-- Begin --
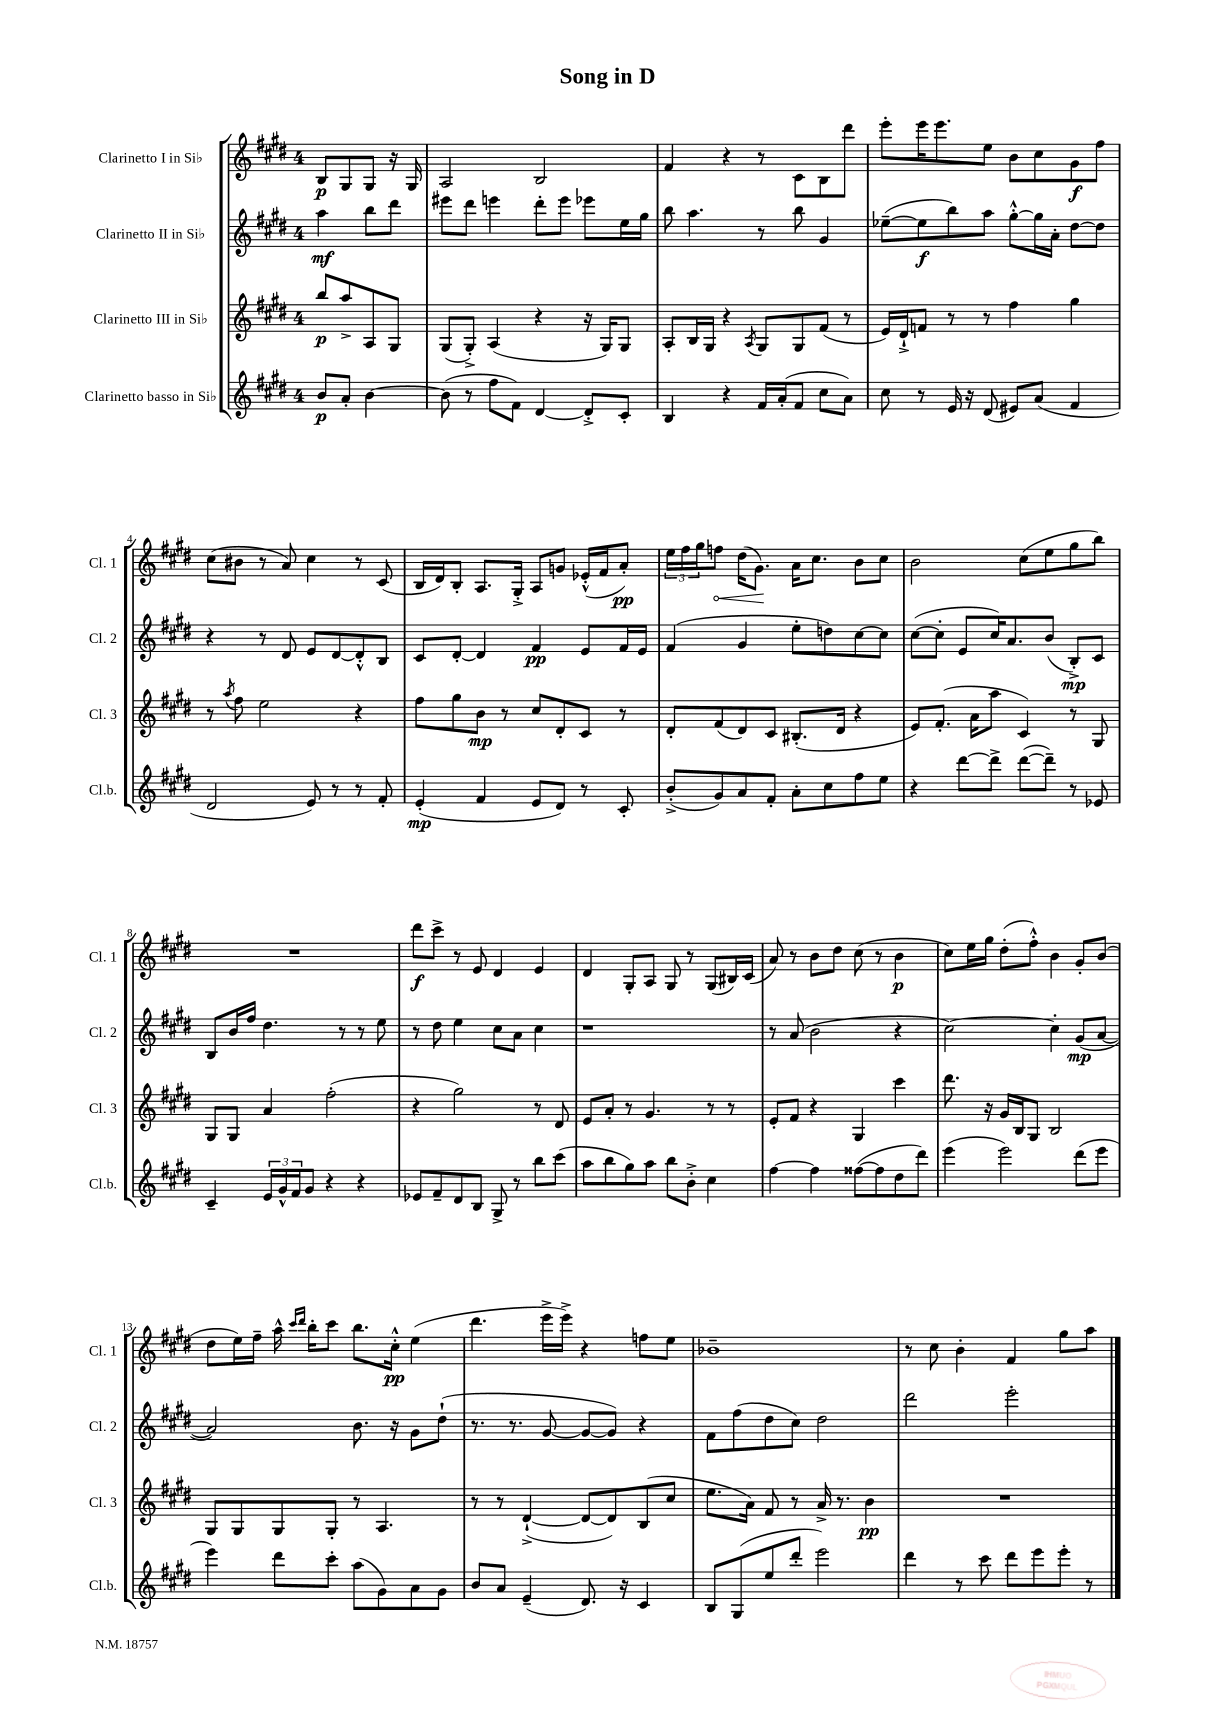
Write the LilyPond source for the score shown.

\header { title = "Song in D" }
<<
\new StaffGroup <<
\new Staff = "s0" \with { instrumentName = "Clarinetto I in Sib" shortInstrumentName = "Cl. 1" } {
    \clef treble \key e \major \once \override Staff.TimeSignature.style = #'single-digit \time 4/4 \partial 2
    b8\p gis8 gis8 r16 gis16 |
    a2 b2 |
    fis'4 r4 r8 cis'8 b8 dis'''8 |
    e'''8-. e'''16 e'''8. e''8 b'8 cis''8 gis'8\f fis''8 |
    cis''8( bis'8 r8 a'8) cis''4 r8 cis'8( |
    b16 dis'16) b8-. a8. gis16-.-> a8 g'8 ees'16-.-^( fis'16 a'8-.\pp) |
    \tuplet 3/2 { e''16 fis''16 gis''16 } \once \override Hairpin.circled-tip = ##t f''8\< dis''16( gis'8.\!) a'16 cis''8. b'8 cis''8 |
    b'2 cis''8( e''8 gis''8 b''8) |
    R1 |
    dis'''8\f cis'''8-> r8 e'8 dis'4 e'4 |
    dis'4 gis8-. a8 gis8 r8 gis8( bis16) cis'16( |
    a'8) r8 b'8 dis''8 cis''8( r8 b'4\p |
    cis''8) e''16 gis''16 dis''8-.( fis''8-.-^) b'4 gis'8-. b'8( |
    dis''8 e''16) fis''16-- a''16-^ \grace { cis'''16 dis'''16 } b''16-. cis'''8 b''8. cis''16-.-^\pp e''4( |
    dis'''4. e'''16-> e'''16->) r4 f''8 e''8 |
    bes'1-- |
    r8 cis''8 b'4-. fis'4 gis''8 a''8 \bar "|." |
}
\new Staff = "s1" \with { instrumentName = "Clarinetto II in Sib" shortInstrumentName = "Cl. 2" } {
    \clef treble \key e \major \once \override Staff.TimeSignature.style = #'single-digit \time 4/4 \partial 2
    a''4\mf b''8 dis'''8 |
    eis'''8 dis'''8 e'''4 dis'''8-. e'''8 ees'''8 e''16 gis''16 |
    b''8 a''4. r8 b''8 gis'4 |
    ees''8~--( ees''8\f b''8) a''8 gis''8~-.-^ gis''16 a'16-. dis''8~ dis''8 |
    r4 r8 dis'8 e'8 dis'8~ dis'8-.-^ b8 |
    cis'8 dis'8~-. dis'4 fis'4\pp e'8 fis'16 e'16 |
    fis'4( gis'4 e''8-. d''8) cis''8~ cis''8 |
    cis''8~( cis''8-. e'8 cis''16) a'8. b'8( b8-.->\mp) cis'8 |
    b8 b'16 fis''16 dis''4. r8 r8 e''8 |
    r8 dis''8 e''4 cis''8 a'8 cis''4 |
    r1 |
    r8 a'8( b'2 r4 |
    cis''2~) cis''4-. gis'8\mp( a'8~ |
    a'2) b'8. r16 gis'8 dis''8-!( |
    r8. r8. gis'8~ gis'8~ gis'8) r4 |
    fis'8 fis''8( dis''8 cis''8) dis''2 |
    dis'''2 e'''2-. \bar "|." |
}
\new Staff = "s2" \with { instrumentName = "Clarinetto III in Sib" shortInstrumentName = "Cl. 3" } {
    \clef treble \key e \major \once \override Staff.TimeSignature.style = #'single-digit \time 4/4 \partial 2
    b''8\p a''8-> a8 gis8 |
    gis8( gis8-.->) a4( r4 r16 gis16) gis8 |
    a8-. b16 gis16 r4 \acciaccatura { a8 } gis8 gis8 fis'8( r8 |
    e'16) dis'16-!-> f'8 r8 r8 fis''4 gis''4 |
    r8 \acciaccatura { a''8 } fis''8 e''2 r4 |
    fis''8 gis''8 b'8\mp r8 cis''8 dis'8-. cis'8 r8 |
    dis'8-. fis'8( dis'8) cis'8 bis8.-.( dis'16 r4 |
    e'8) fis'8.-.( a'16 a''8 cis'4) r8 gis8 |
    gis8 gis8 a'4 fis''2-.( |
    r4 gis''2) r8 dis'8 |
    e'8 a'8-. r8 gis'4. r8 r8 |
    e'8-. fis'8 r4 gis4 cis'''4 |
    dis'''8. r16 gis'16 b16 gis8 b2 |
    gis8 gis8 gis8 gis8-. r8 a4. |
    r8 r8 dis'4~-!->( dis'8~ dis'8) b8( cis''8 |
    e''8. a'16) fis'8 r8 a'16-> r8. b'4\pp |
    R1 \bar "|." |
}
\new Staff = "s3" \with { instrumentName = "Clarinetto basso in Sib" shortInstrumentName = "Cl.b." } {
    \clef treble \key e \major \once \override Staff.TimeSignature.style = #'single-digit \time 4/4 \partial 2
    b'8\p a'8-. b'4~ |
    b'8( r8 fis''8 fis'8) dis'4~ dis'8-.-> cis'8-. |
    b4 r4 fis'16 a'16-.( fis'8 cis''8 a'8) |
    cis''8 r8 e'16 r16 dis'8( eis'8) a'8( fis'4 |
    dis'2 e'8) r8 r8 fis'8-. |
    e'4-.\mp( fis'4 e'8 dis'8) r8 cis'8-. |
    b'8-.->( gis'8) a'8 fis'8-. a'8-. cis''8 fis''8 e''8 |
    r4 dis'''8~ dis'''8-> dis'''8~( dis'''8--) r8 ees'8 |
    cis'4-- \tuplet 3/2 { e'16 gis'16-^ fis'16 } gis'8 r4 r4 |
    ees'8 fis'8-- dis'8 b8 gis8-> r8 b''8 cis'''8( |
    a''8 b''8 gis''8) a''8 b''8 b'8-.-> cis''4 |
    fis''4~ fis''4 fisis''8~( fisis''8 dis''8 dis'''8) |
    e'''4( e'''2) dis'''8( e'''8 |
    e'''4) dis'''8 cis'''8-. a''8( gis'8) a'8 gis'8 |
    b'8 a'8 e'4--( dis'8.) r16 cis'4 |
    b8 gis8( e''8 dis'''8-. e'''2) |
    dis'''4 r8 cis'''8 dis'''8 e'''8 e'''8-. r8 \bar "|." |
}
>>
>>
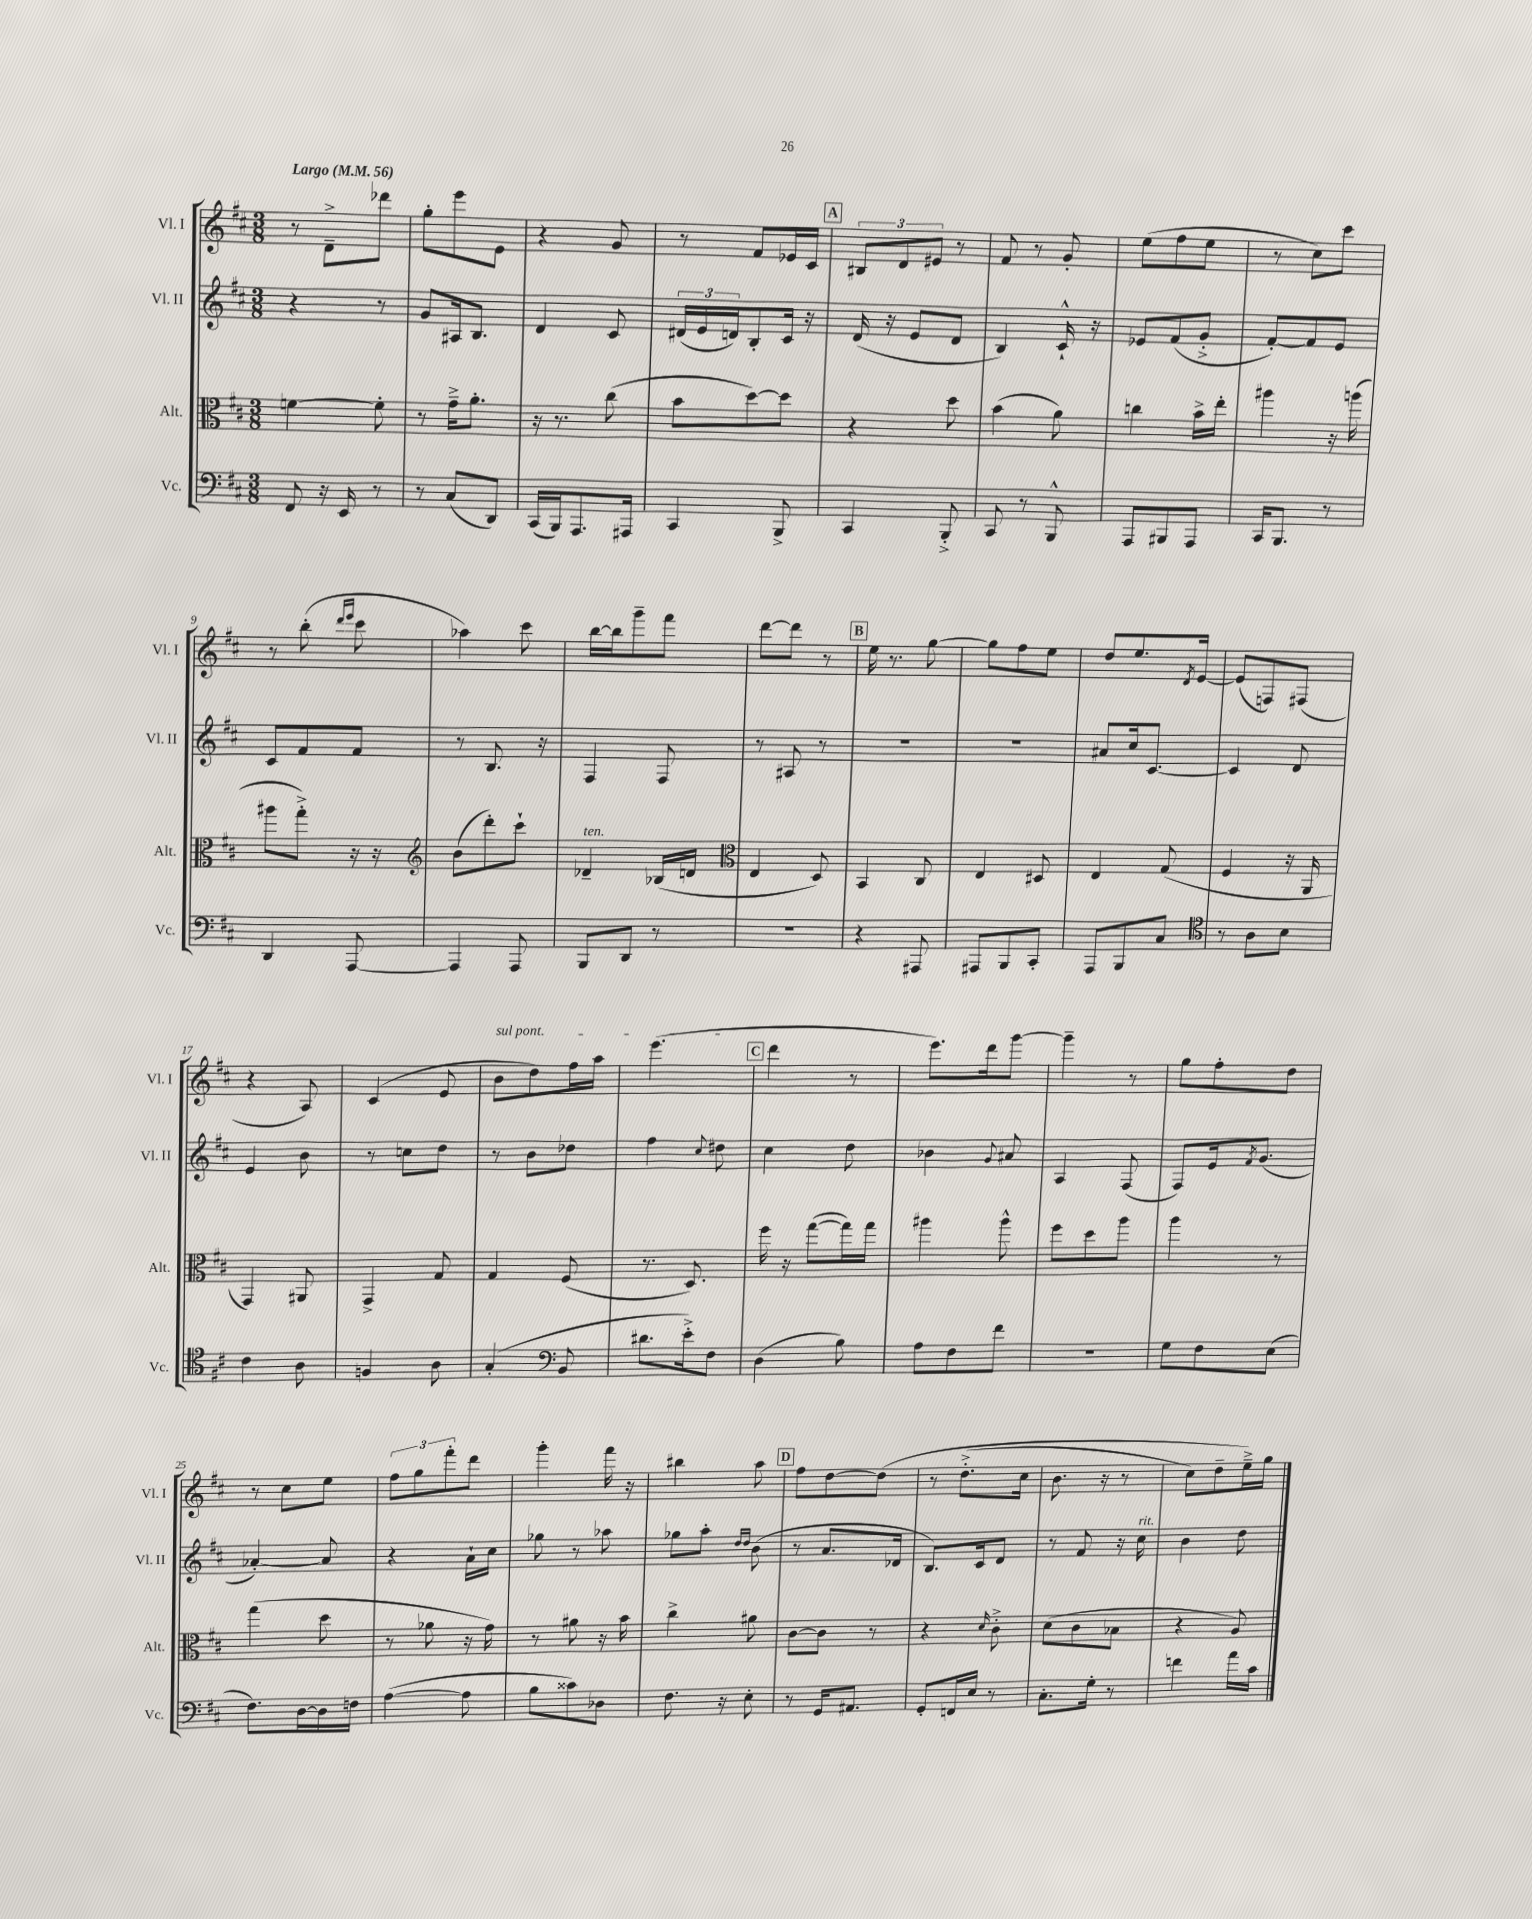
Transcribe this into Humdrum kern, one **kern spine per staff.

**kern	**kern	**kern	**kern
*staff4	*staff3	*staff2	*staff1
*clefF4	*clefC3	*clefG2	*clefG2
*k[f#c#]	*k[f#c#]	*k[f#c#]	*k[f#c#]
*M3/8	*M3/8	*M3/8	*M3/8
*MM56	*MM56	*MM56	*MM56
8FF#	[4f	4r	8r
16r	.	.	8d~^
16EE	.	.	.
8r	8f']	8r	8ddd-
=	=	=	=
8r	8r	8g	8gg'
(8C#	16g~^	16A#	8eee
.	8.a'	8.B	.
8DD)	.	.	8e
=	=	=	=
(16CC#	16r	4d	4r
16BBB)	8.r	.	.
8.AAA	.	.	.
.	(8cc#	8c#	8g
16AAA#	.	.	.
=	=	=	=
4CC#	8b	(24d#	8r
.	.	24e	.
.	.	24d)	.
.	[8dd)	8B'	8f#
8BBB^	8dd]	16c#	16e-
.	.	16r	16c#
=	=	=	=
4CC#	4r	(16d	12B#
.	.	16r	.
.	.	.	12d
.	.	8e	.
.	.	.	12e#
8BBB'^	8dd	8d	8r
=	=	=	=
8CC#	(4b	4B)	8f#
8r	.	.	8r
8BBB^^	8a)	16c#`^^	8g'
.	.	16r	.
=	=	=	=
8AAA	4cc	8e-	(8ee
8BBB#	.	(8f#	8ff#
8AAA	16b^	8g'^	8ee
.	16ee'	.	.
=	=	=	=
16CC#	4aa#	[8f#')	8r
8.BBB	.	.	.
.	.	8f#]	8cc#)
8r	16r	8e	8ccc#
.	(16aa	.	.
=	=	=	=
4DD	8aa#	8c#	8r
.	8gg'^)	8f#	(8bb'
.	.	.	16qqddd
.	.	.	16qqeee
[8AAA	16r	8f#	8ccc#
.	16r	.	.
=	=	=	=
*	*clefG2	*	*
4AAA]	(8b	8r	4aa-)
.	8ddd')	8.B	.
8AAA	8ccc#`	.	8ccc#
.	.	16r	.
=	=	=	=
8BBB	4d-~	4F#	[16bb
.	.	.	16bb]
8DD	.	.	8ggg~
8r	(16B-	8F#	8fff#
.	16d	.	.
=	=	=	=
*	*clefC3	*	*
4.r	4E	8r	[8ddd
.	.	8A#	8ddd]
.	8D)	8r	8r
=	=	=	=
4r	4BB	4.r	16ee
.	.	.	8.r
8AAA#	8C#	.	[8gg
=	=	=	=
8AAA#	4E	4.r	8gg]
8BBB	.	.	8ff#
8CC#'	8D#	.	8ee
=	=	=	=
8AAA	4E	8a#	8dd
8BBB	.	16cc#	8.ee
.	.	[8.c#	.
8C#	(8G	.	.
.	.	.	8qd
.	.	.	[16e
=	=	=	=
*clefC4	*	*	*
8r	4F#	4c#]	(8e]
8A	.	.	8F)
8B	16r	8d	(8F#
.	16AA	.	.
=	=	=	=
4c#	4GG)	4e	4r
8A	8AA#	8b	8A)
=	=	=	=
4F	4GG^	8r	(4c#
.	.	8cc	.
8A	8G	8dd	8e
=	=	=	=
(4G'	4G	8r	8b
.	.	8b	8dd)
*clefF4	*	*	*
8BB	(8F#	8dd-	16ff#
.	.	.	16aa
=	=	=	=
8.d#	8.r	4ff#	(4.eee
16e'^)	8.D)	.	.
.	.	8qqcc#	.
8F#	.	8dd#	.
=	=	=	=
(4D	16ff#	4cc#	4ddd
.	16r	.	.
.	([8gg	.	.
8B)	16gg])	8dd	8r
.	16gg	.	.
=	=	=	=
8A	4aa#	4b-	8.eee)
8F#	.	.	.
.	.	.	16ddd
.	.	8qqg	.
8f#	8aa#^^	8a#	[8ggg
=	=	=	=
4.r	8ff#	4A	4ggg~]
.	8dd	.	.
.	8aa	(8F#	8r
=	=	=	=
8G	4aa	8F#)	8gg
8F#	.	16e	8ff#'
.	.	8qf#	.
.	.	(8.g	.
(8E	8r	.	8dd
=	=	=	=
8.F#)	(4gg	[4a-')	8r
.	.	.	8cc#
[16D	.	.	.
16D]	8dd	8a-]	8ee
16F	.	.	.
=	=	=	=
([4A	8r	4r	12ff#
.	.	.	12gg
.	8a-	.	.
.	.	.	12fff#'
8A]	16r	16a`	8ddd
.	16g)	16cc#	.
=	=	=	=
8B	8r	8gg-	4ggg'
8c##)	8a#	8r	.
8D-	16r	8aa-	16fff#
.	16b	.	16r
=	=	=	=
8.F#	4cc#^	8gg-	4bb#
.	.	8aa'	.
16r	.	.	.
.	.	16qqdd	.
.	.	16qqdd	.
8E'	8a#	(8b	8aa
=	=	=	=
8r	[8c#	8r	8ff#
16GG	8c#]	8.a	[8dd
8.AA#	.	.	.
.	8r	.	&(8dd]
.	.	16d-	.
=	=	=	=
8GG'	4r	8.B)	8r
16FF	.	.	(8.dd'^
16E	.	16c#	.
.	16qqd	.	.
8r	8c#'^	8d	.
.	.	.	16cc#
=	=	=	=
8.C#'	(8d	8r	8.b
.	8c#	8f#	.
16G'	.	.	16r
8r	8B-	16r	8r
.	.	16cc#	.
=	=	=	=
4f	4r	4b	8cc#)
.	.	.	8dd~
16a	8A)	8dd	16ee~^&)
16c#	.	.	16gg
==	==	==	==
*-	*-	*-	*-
-- End --
State how many lines of the records above contain the word "Clarinetto", and give only the number.

4